What the task asks: Check every line below for the word "turned" and copy each one that has it.

Information given:
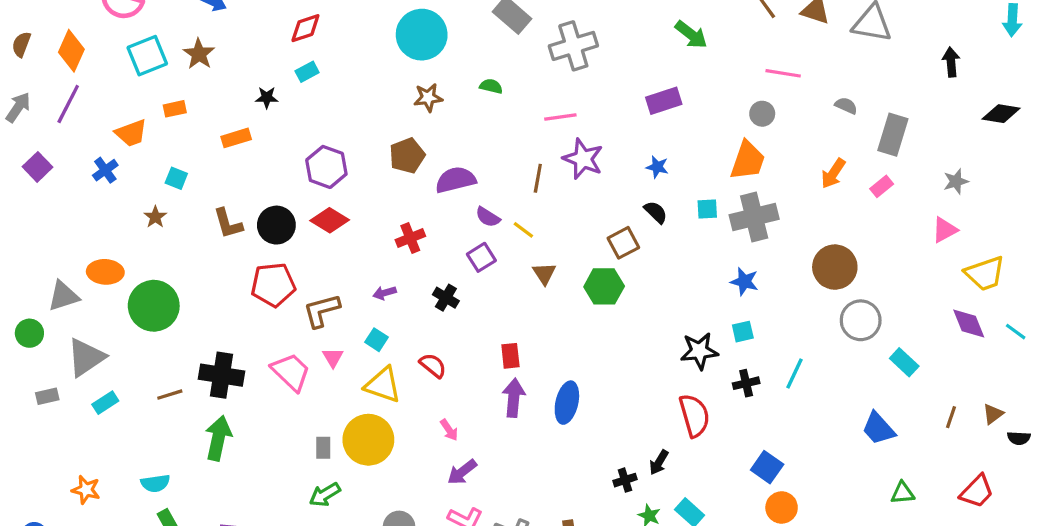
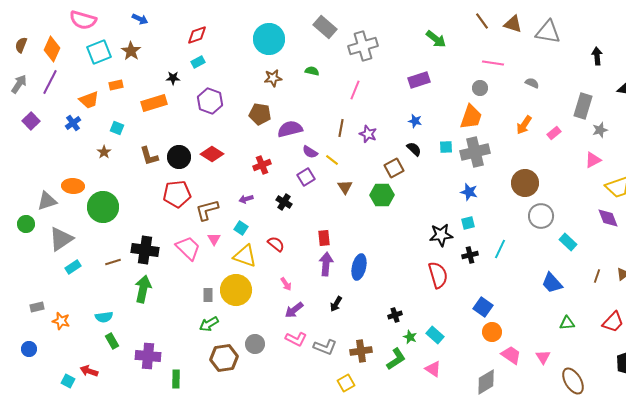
pink line: (560, 117) -> (355, 90), turned -60
gray rectangle: (893, 135) -> (583, 106), moved
orange rectangle: (236, 138) -> (154, 103), size x1.4
brown pentagon: (407, 156) -> (260, 114), turned 30
purple star: (583, 159) -> (368, 134), moved, size x0.7
purple hexagon: (326, 167) -> (210, 101), moved
gray rectangle: (47, 396) -> (37, 307), moved
black arrow: (659, 462) -> (336, 304), moved

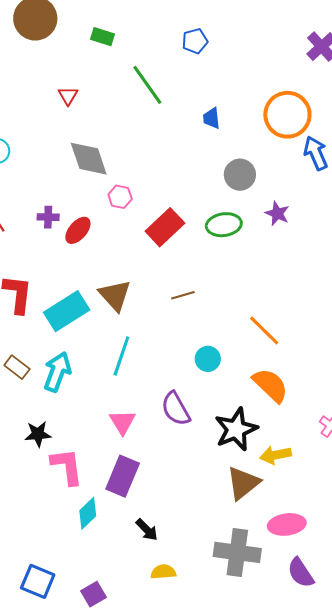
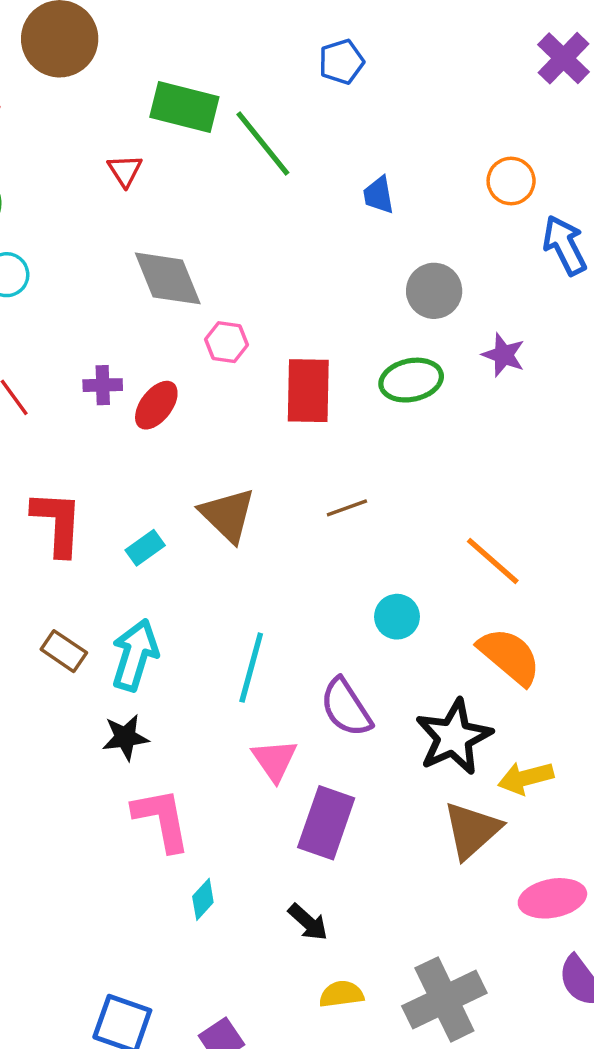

Answer section:
pink line: (560, 117) -> (355, 90), turned -60
brown pentagon: (407, 156) -> (260, 114), turned 30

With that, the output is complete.